_Records provided:_
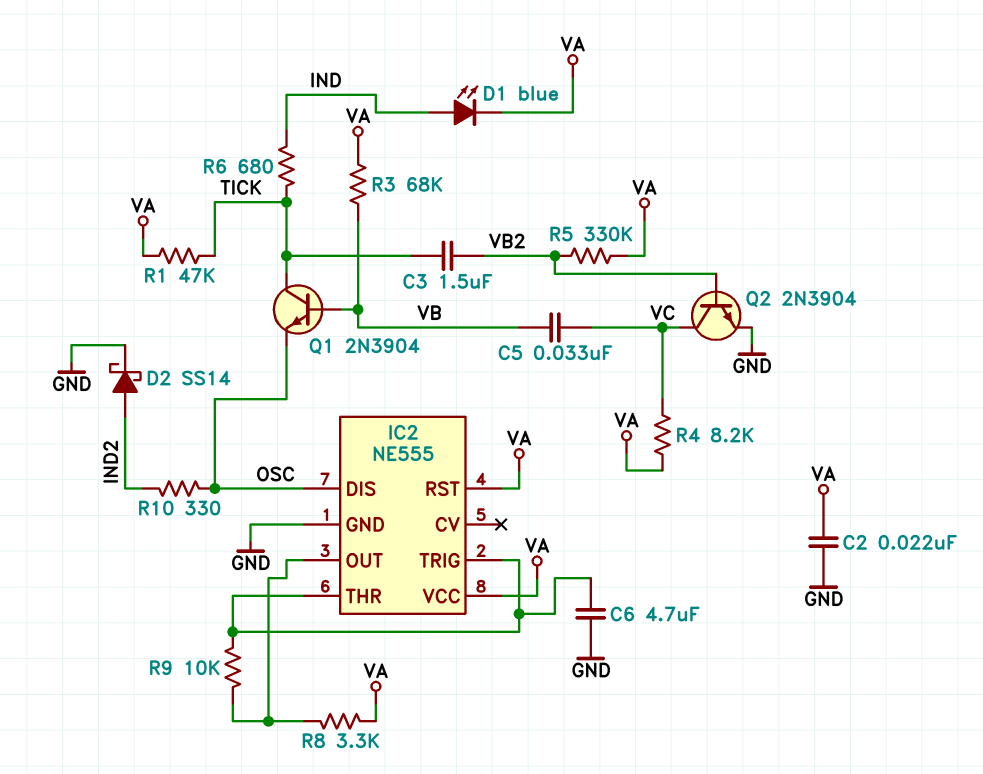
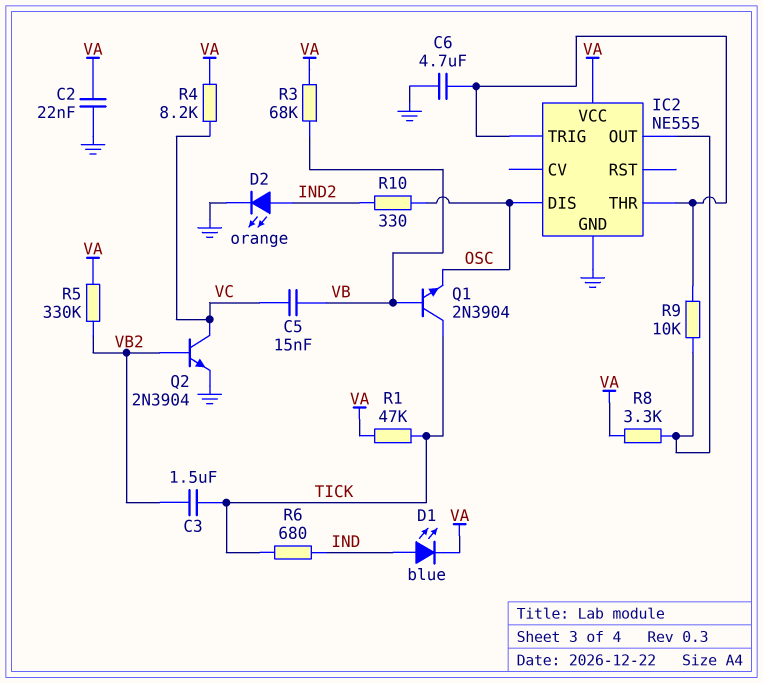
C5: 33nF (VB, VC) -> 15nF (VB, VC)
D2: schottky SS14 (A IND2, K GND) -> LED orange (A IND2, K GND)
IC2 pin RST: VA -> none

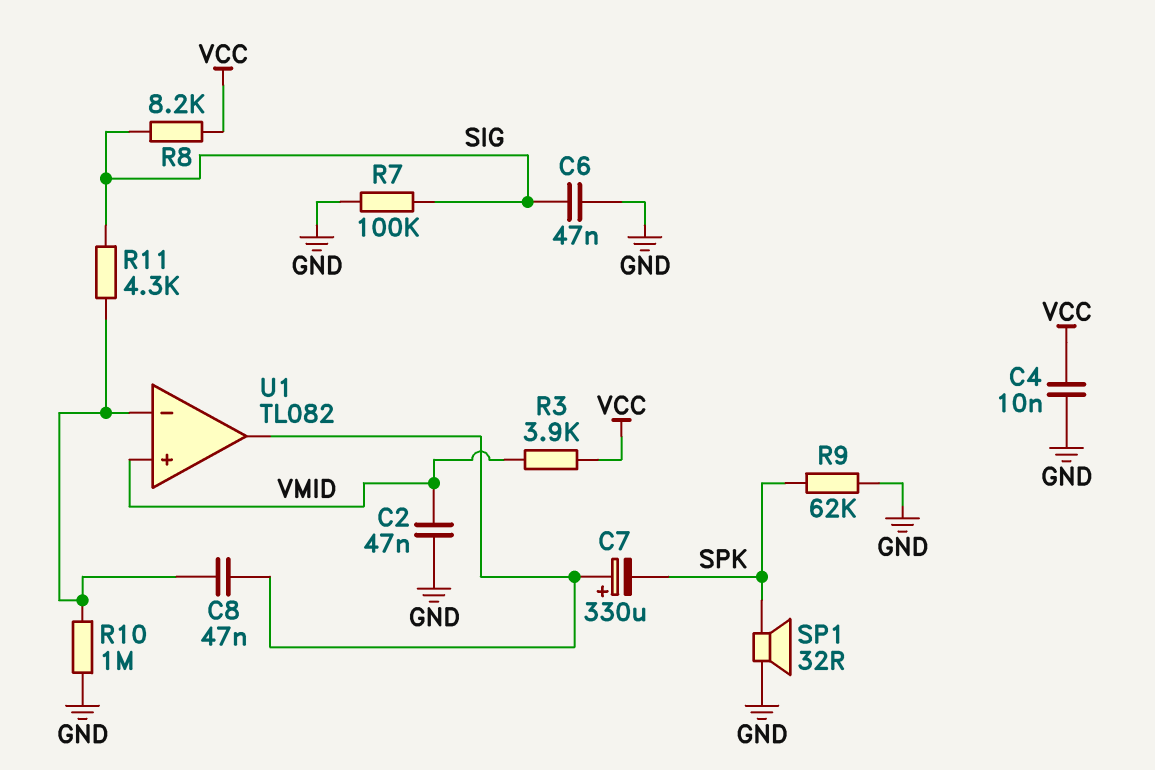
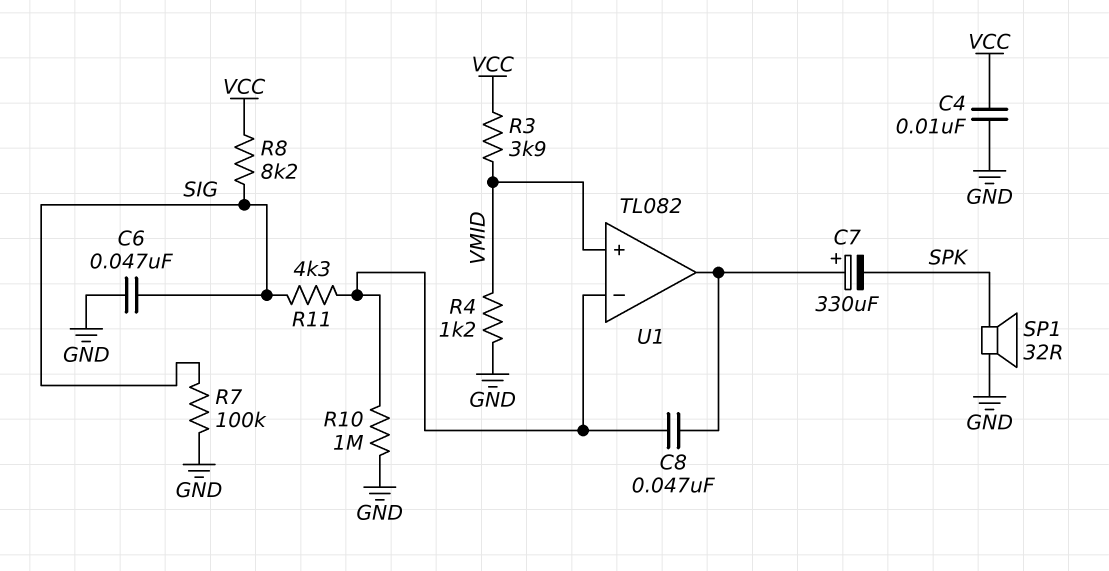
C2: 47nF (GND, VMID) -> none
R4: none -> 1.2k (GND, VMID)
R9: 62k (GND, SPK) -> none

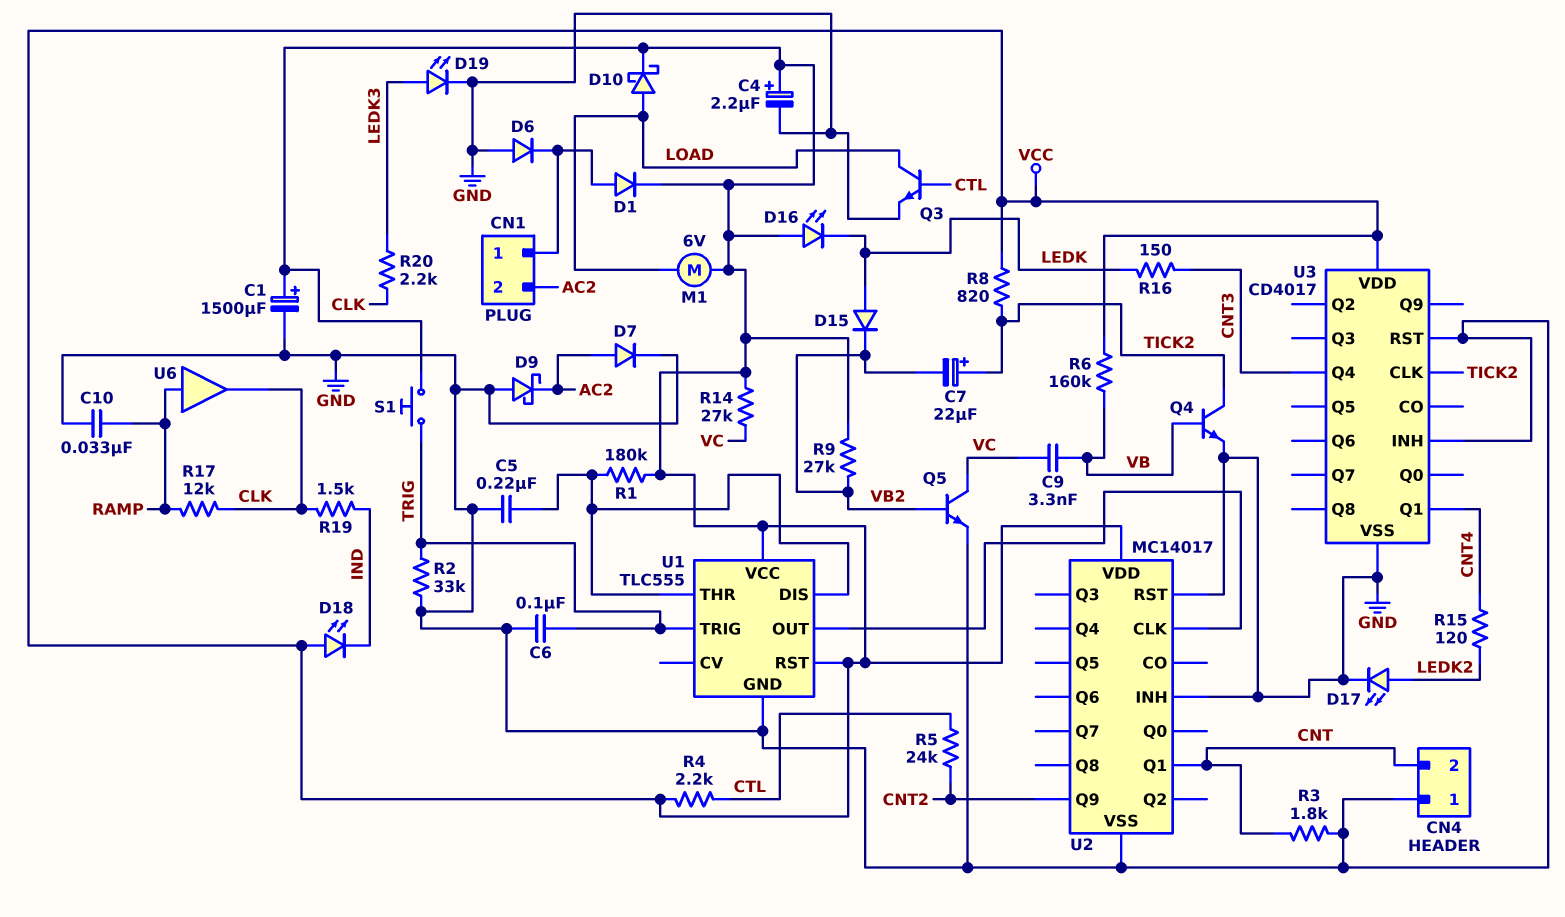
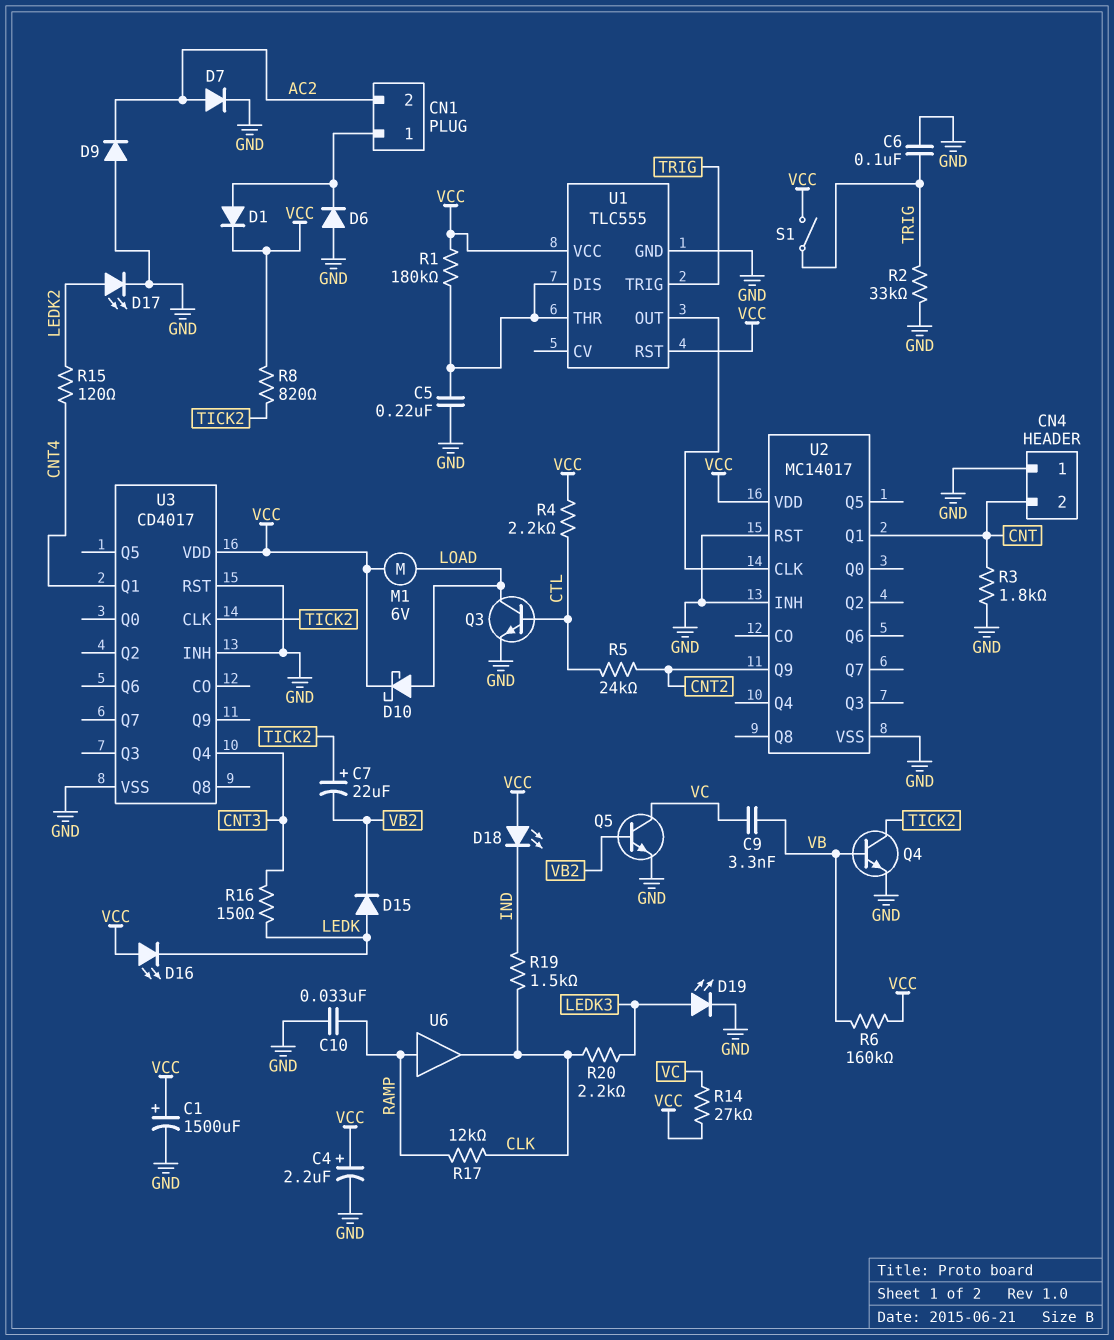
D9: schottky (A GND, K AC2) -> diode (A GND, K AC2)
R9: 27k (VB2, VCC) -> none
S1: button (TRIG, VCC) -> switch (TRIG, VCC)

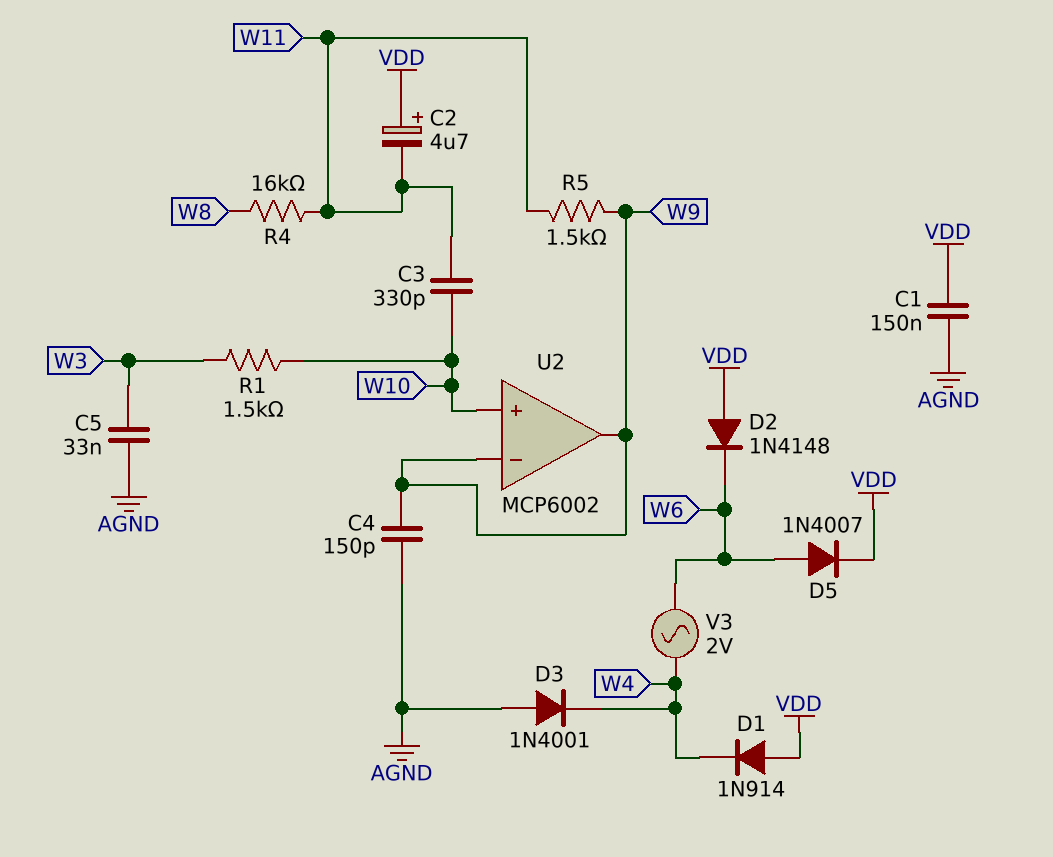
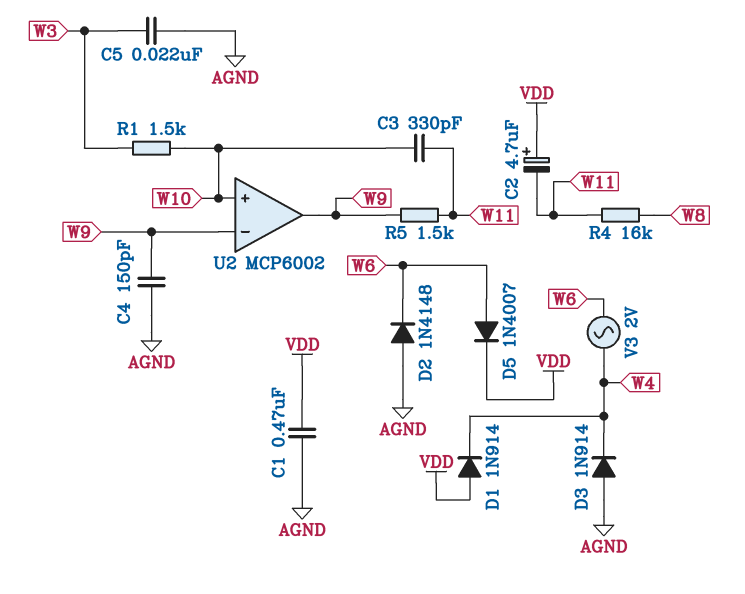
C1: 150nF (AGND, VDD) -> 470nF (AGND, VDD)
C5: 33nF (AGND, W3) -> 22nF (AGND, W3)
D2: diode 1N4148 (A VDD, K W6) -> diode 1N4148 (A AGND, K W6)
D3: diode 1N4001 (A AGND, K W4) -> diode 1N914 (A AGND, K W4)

_Exercise prompt:_ First drop every picture, then print the data above exactly as it stands.

_Exercise result:_
C5: 33nF (VB, VC) -> 15nF (VB, VC)
D2: schottky SS14 (A IND2, K GND) -> LED orange (A IND2, K GND)
IC2 pin RST: VA -> none

C2: 47nF (GND, VMID) -> none
R4: none -> 1.2k (GND, VMID)
R9: 62k (GND, SPK) -> none

D9: schottky (A GND, K AC2) -> diode (A GND, K AC2)
R9: 27k (VB2, VCC) -> none
S1: button (TRIG, VCC) -> switch (TRIG, VCC)

C1: 150nF (AGND, VDD) -> 470nF (AGND, VDD)
C5: 33nF (AGND, W3) -> 22nF (AGND, W3)
D2: diode 1N4148 (A VDD, K W6) -> diode 1N4148 (A AGND, K W6)
D3: diode 1N4001 (A AGND, K W4) -> diode 1N914 (A AGND, K W4)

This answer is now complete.